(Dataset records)
* * * * * * * * *

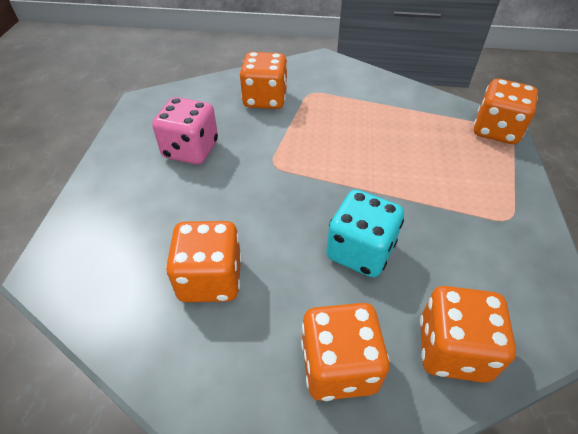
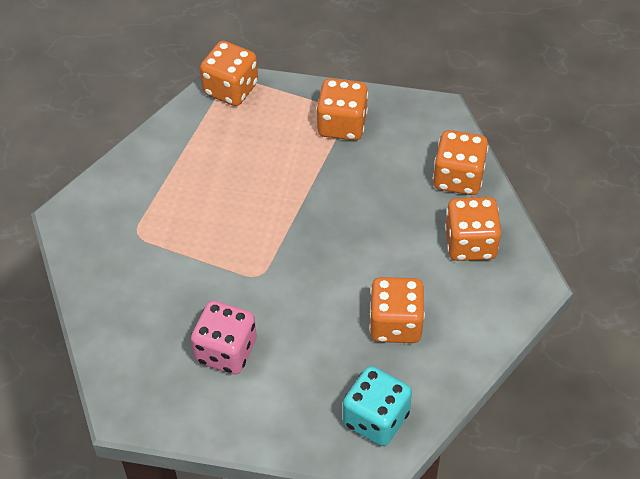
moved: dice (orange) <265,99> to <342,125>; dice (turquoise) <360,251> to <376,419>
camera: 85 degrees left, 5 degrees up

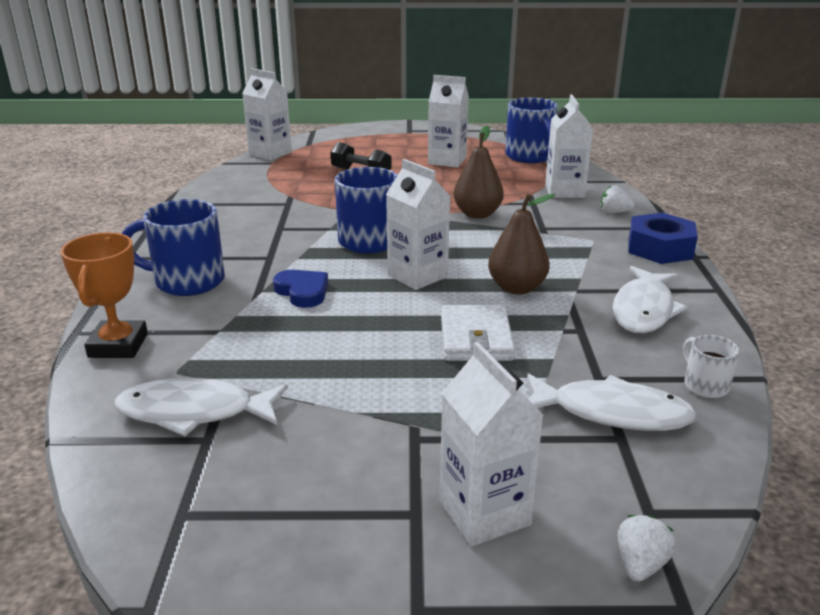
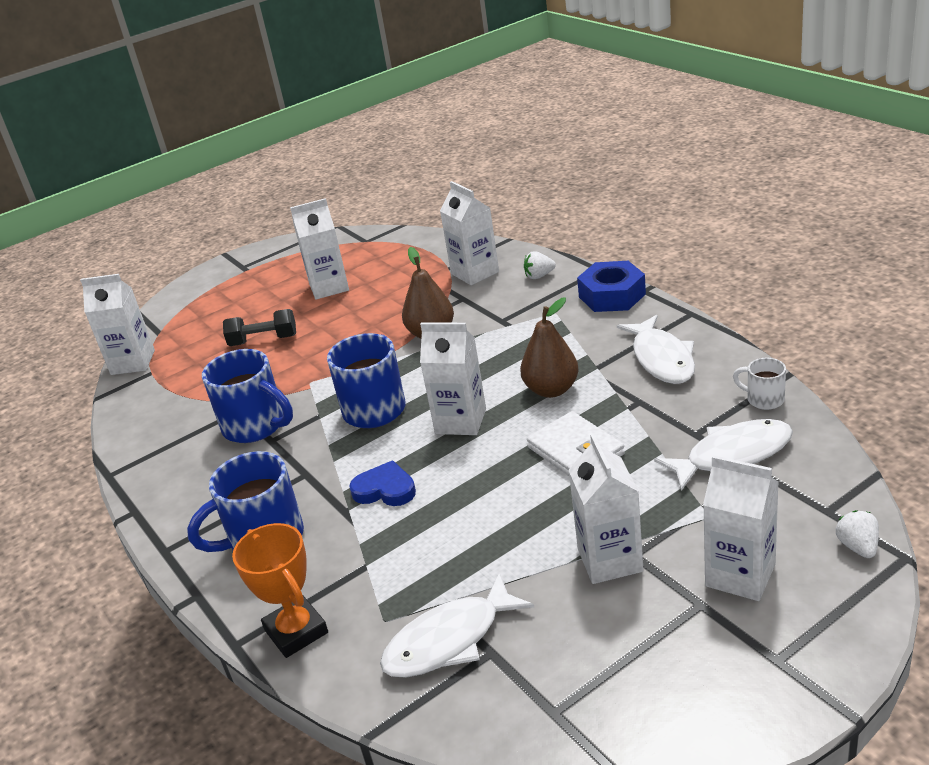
added: carton (white) <610,560>
moved: mug (blue) <530,157> to <256,426>
camera: 30 degrees left, 5 degrees up

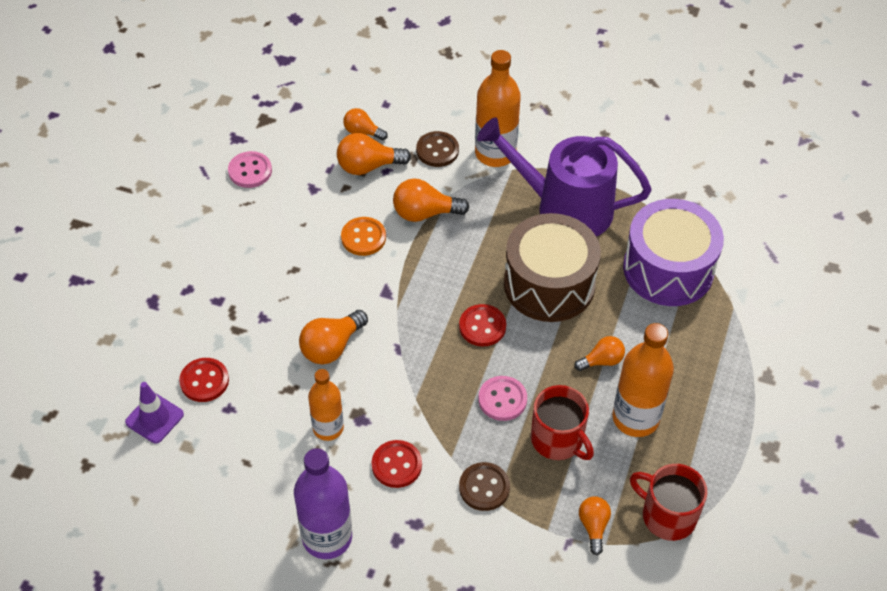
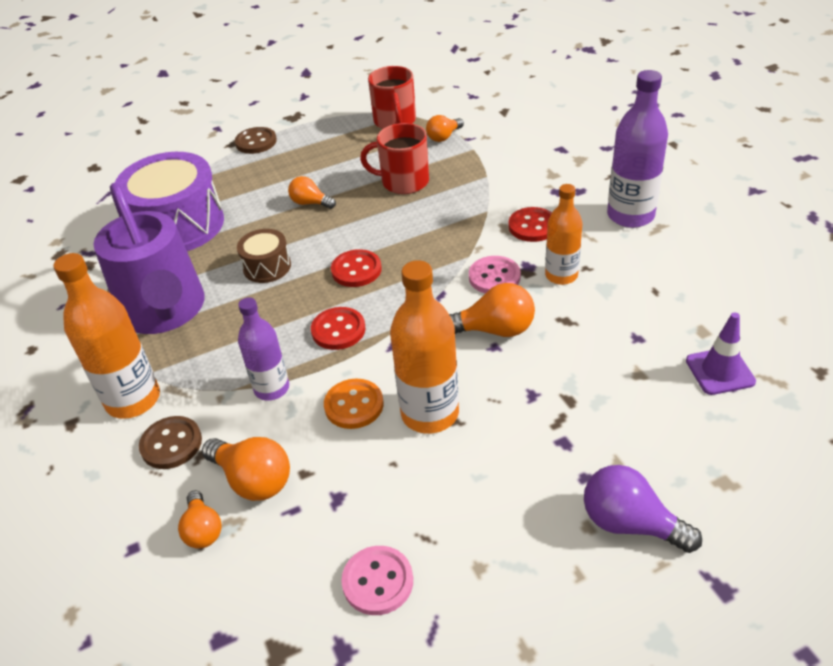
added: light bulb (purple) <630,523>
moved: button (red) <204,381> to <338,330>; button (brown) <484,487> to <256,142>; button (pink) <502,399> to <494,277>; bottle (orange) <635,418> to <430,413>
replaced: light bulb (orange) <425,213> to bottle (purple) <271,388>
turned: mug (red) <558,440> = <404,182> 90 degrees counterclockwise
resized: drum (brown) <549,284> = <267,267> x0.49
camera: 130 degrees left, 10 degrees down

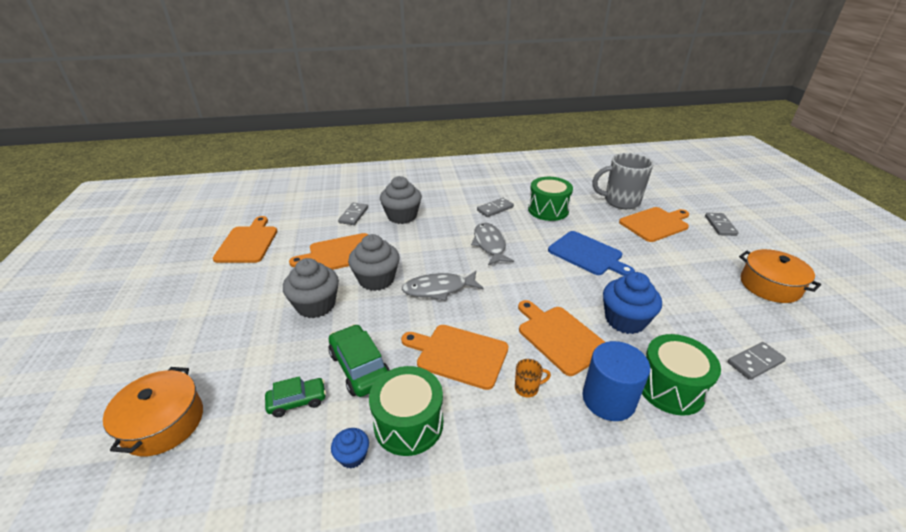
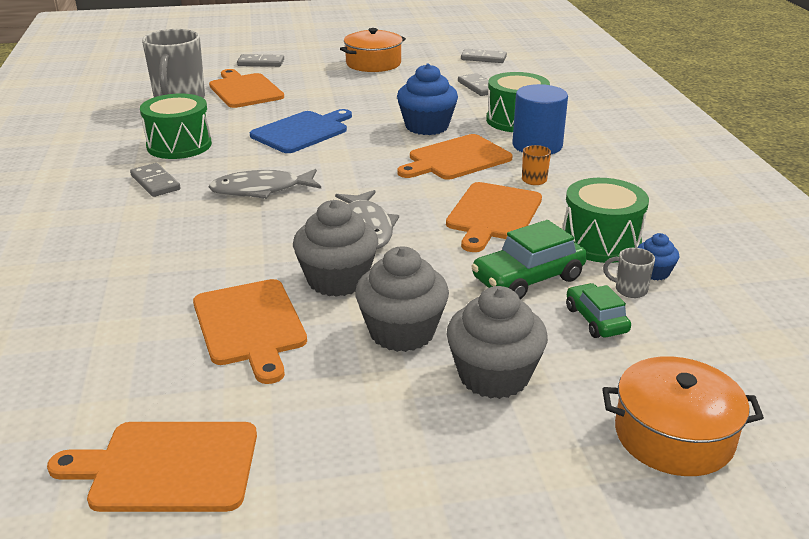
added: mug (grey) <629,290>
moved: domino (grey) <353,215> to <483,58>; cupcake (grey) <402,216> to <493,376>
camera: 90 degrees left, 5 degrees down

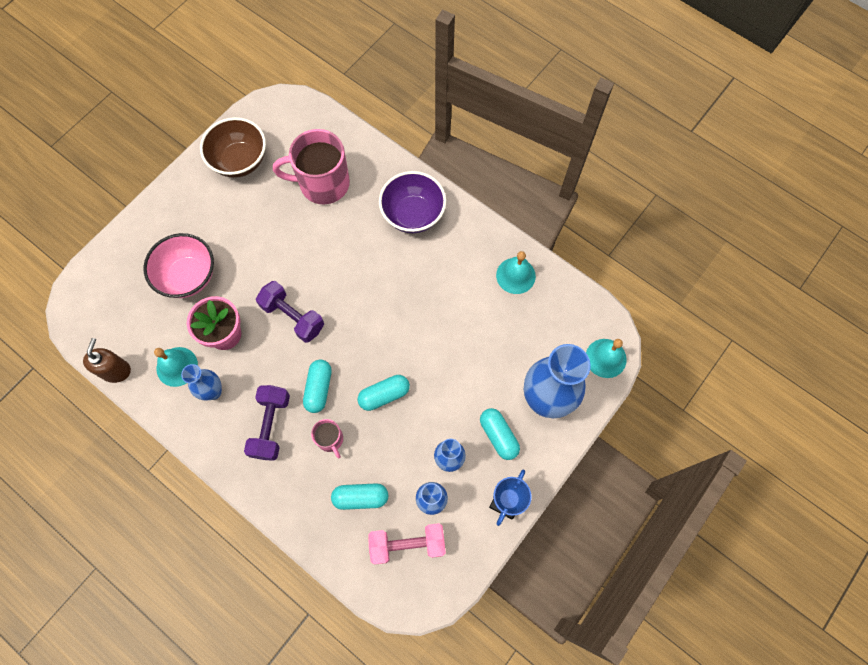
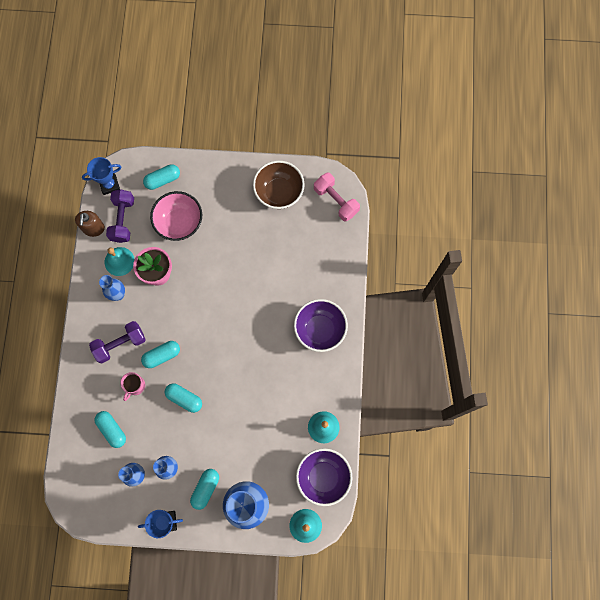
removed: mug (pink) <323,183>
added: trophy (blue) <109,185>; capsule (turquoise) <163,180>; bowl (purple) <323,477>
moved: dumbbell (purple) <293,317> to <123,220>; dumbbell (pink) <407,544> to <336,201>
turned: soap dispenser (brown) <116,370> = <93,228> 120 degrees clockwise
camera: 55 degrees right, 5 degrees up

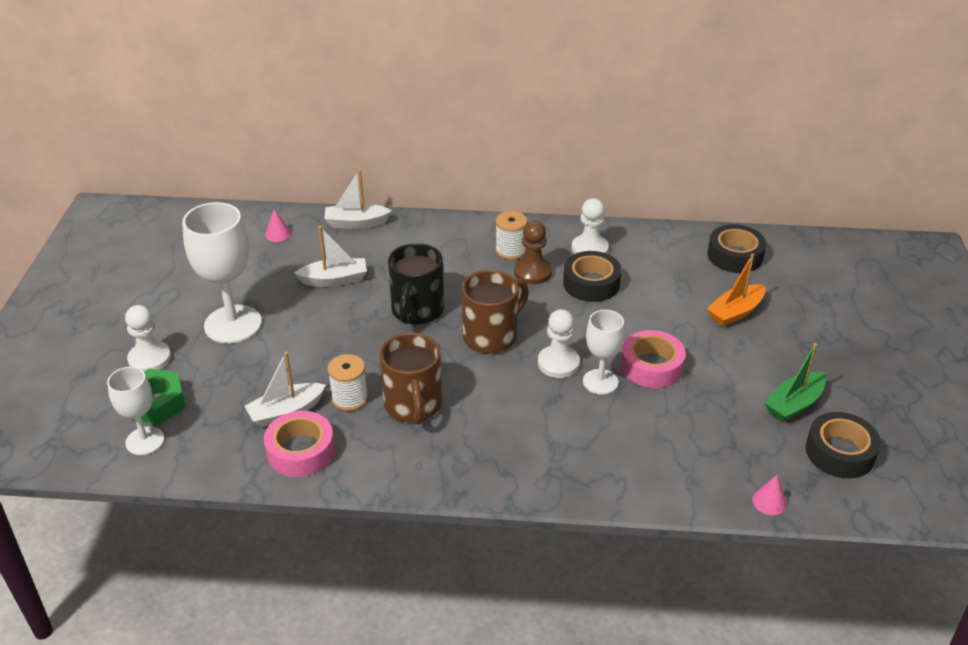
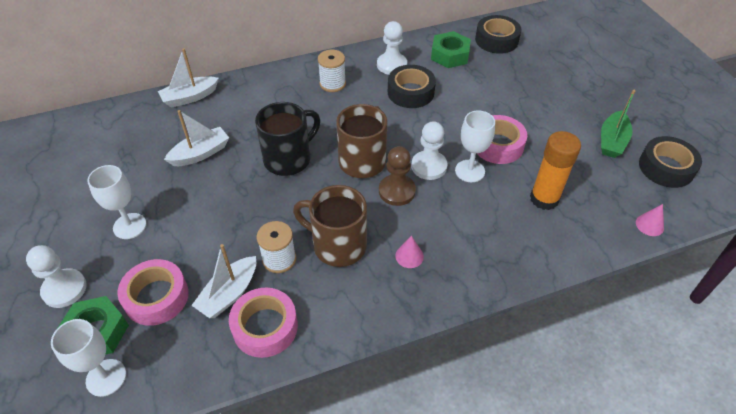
removed: boat (orange) <735,312>
added: tape (pink) <156,297>; nut (green) <450,55>; glue stick (orange) <544,199>
moved: cone (pink) <278,234> to <409,256>; pawn (brown) <533,272> to <397,191>
turned: mug (brown) <413,405> = <337,245> 150 degrees clockwise; mug (black) <417,311> = <289,159> 120 degrees counterclockwise
resized: goblet (white) <233,324> = <129,226> x0.59
camera: 25 degrees left, 10 degrees up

* * * * * * * * *

Could you set down verbatim the lines from the beginning of the entries above through the line containing "added: trophy (blue)", both included, leaving out the pictures?

moved: dice (orange) <265,99> to <342,125>; dice (turquoise) <360,251> to <376,419>
camera: 85 degrees left, 5 degrees up

added: carton (white) <610,560>
moved: mug (blue) <530,157> to <256,426>
camera: 30 degrees left, 5 degrees up

added: light bulb (purple) <630,523>
moved: button (red) <204,381> to <338,330>; button (brown) <484,487> to <256,142>; button (pink) <502,399> to <494,277>; bottle (orange) <635,418> to <430,413>
replaced: light bulb (orange) <425,213> to bottle (purple) <271,388>
turned: mug (red) <558,440> = <404,182> 90 degrees counterclockwise
resized: drum (brown) <549,284> = <267,267> x0.49
camera: 130 degrees left, 10 degrees down

added: mug (grey) <629,290>
moved: domino (grey) <353,215> to <483,58>; cupcake (grey) <402,216> to <493,376>
camera: 90 degrees left, 5 degrees down

removed: mug (pink) <323,183>
added: trophy (blue) <109,185>; capsule (turquoise) <163,180>; bowl (purple) <323,477>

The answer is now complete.